## 练习材料

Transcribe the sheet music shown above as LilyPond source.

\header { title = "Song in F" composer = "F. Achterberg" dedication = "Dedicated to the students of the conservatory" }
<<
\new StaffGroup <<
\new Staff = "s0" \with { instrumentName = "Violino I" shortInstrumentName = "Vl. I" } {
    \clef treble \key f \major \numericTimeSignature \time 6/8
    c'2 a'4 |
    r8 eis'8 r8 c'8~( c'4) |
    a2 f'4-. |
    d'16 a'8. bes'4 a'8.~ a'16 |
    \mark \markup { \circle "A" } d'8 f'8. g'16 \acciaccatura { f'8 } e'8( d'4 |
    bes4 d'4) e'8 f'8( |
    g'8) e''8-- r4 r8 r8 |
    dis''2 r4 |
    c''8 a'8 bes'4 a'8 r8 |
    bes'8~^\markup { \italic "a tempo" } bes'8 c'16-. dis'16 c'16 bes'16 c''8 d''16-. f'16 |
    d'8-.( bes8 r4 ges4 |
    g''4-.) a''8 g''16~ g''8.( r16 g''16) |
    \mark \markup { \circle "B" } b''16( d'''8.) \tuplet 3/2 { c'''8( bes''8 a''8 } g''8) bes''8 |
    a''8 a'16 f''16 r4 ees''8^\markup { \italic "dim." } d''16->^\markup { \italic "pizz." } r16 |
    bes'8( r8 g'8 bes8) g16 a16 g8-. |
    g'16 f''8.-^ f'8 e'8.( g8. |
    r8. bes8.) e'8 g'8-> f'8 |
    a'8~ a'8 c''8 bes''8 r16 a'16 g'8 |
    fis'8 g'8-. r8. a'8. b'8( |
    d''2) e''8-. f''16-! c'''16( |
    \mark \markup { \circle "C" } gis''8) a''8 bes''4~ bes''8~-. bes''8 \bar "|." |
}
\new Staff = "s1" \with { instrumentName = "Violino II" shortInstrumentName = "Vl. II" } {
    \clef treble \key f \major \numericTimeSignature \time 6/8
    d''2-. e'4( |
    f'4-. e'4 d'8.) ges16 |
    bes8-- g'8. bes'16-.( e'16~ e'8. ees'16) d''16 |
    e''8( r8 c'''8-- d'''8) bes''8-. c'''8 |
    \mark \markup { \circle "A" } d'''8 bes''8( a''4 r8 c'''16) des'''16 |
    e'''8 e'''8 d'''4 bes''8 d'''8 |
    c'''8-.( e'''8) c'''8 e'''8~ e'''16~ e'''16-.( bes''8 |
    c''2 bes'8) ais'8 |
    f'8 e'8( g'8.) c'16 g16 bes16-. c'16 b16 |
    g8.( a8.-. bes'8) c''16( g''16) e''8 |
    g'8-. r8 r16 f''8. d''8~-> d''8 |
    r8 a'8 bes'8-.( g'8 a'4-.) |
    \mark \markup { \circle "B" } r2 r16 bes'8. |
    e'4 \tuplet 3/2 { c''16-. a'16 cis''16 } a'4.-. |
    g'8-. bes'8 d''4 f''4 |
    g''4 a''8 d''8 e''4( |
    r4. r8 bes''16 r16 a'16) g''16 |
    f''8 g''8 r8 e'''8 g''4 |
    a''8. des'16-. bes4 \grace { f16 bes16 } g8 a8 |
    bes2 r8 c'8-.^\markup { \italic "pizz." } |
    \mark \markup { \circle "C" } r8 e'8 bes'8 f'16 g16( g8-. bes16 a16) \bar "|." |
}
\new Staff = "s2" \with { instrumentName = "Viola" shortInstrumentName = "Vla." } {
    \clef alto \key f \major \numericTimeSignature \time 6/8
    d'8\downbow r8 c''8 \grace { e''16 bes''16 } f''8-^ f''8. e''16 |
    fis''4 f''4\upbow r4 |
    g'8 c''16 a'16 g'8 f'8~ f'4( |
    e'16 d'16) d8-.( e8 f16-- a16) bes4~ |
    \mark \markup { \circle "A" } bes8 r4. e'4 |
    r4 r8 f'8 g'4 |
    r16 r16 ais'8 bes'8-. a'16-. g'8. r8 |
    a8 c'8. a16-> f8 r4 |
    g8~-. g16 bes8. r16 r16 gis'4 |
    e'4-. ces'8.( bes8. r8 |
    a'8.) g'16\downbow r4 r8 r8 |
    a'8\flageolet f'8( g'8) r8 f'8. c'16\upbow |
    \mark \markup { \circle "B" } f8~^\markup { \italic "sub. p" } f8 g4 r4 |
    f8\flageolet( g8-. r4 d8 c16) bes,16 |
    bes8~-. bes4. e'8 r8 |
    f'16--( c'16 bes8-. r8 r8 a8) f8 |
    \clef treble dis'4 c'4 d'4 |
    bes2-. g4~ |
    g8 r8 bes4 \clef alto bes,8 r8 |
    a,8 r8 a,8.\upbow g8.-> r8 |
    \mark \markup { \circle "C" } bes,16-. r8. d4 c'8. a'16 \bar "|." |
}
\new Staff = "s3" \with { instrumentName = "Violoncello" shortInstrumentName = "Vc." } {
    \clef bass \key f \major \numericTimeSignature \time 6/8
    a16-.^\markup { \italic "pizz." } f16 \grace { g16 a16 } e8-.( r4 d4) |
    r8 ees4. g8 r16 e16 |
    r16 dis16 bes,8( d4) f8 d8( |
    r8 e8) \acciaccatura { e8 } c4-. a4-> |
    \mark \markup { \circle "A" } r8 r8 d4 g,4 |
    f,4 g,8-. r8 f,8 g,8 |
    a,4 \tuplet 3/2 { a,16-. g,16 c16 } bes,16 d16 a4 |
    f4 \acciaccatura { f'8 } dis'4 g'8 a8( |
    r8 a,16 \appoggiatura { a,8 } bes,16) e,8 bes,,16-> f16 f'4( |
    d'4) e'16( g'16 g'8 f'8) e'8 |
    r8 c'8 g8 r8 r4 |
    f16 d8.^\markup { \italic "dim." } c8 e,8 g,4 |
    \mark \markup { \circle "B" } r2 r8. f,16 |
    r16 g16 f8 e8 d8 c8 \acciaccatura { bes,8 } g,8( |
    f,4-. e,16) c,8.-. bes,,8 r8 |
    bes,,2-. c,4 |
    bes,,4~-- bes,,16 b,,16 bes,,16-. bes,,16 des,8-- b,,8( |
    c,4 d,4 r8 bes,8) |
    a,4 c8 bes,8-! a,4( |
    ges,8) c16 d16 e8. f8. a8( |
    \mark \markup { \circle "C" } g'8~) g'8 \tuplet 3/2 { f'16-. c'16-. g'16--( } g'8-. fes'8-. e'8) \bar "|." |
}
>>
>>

## 任务要求
请重写以上所有行，将其中的"Song in F"换成"Sonatina in F"，其余内容一概不变。

## 练习结果
Transcribe the sheet music shown above as LilyPond source.

\header { title = "Sonatina in F" composer = "F. Achterberg" dedication = "Dedicated to the students of the conservatory" }
<<
\new StaffGroup <<
\new Staff = "s0" \with { instrumentName = "Violino I" shortInstrumentName = "Vl. I" } {
    \clef treble \key f \major \numericTimeSignature \time 6/8
    c'2 a'4 |
    r8 eis'8 r8 c'8~( c'4) |
    a2 f'4-. |
    d'16 a'8. bes'4 a'8.~ a'16 |
    \mark \markup { \circle "A" } d'8 f'8. g'16 \acciaccatura { f'8 } e'8( d'4 |
    bes4 d'4) e'8 f'8( |
    g'8) e''8-- r4 r8 r8 |
    dis''2 r4 |
    c''8 a'8 bes'4 a'8 r8 |
    bes'8~^\markup { \italic "a tempo" } bes'8 c'16-. dis'16 c'16 bes'16 c''8 d''16-. f'16 |
    d'8-.( bes8 r4 ges4 |
    g''4-.) a''8 g''16~ g''8.( r16 g''16) |
    \mark \markup { \circle "B" } b''16( d'''8.) \tuplet 3/2 { c'''8( bes''8 a''8 } g''8) bes''8 |
    a''8 a'16 f''16 r4 ees''8^\markup { \italic "dim." } d''16->^\markup { \italic "pizz." } r16 |
    bes'8( r8 g'8 bes8) g16 a16 g8-. |
    g'16 f''8.-^ f'8 e'8.( g8. |
    r8. bes8.) e'8 g'8-> f'8 |
    a'8~ a'8 c''8 bes''8 r16 a'16 g'8 |
    fis'8 g'8-. r8. a'8. b'8( |
    d''2) e''8-. f''16-! c'''16( |
    \mark \markup { \circle "C" } gis''8) a''8 bes''4~ bes''8~-. bes''8 \bar "|." |
}
\new Staff = "s1" \with { instrumentName = "Violino II" shortInstrumentName = "Vl. II" } {
    \clef treble \key f \major \numericTimeSignature \time 6/8
    d''2-. e'4( |
    f'4-. e'4 d'8.) ges16 |
    bes8-- g'8. bes'16-.( e'16~ e'8. ees'16) d''16 |
    e''8( r8 c'''8-- d'''8) bes''8-. c'''8 |
    \mark \markup { \circle "A" } d'''8 bes''8( a''4 r8 c'''16) des'''16 |
    e'''8 e'''8 d'''4 bes''8 d'''8 |
    c'''8-.( e'''8) c'''8 e'''8~ e'''16~ e'''16-.( bes''8 |
    c''2 bes'8) ais'8 |
    f'8 e'8( g'8.) c'16 g16 bes16-. c'16 b16 |
    g8.( a8.-. bes'8) c''16( g''16) e''8 |
    g'8-. r8 r16 f''8. d''8~-> d''8 |
    r8 a'8 bes'8-.( g'8 a'4-.) |
    \mark \markup { \circle "B" } r2 r16 bes'8. |
    e'4 \tuplet 3/2 { c''16-. a'16 cis''16 } a'4.-. |
    g'8-. bes'8 d''4 f''4 |
    g''4 a''8 d''8 e''4( |
    r4. r8 bes''16 r16 a'16) g''16 |
    f''8 g''8 r8 e'''8 g''4 |
    a''8. des'16-. bes4 \grace { f16 bes16 } g8 a8 |
    bes2 r8 c'8-.^\markup { \italic "pizz." } |
    \mark \markup { \circle "C" } r8 e'8 bes'8 f'16 g16( g8-. bes16 a16) \bar "|." |
}
\new Staff = "s2" \with { instrumentName = "Viola" shortInstrumentName = "Vla." } {
    \clef alto \key f \major \numericTimeSignature \time 6/8
    d'8\downbow r8 c''8 \grace { e''16 bes''16 } f''8-^ f''8. e''16 |
    fis''4 f''4\upbow r4 |
    g'8 c''16 a'16 g'8 f'8~ f'4( |
    e'16 d'16) d8-.( e8 f16-- a16) bes4~ |
    \mark \markup { \circle "A" } bes8 r4. e'4 |
    r4 r8 f'8 g'4 |
    r16 r16 ais'8 bes'8-. a'16-. g'8. r8 |
    a8 c'8. a16-> f8 r4 |
    g8~-. g16 bes8. r16 r16 gis'4 |
    e'4-. ces'8.( bes8. r8 |
    a'8.) g'16\downbow r4 r8 r8 |
    a'8\flageolet f'8( g'8) r8 f'8. c'16\upbow |
    \mark \markup { \circle "B" } f8~^\markup { \italic "sub. p" } f8 g4 r4 |
    f8\flageolet( g8-. r4 d8 c16) bes,16 |
    bes8~-. bes4. e'8 r8 |
    f'16--( c'16 bes8-. r8 r8 a8) f8 |
    \clef treble dis'4 c'4 d'4 |
    bes2-. g4~ |
    g8 r8 bes4 \clef alto bes,8 r8 |
    a,8 r8 a,8.\upbow g8.-> r8 |
    \mark \markup { \circle "C" } bes,16-. r8. d4 c'8. a'16 \bar "|." |
}
\new Staff = "s3" \with { instrumentName = "Violoncello" shortInstrumentName = "Vc." } {
    \clef bass \key f \major \numericTimeSignature \time 6/8
    a16-.^\markup { \italic "pizz." } f16 \grace { g16 a16 } e8-.( r4 d4) |
    r8 ees4. g8 r16 e16 |
    r16 dis16 bes,8( d4) f8 d8( |
    r8 e8) \acciaccatura { e8 } c4-. a4-> |
    \mark \markup { \circle "A" } r8 r8 d4 g,4 |
    f,4 g,8-. r8 f,8 g,8 |
    a,4 \tuplet 3/2 { a,16-. g,16 c16 } bes,16 d16 a4 |
    f4 \acciaccatura { f'8 } dis'4 g'8 a8( |
    r8 a,16 \appoggiatura { a,8 } bes,16) e,8 bes,,16-> f16 f'4( |
    d'4) e'16( g'16 g'8 f'8) e'8 |
    r8 c'8 g8 r8 r4 |
    f16 d8.^\markup { \italic "dim." } c8 e,8 g,4 |
    \mark \markup { \circle "B" } r2 r8. f,16 |
    r16 g16 f8 e8 d8 c8 \acciaccatura { bes,8 } g,8( |
    f,4-. e,16) c,8.-. bes,,8 r8 |
    bes,,2-. c,4 |
    bes,,4~-- bes,,16 b,,16 bes,,16-. bes,,16 des,8-- b,,8( |
    c,4 d,4 r8 bes,8) |
    a,4 c8 bes,8-! a,4( |
    ges,8) c16 d16 e8. f8. a8( |
    \mark \markup { \circle "C" } g'8~) g'8 \tuplet 3/2 { f'16-. c'16-. g'16--( } g'8-. fes'8-. e'8) \bar "|." |
}
>>
>>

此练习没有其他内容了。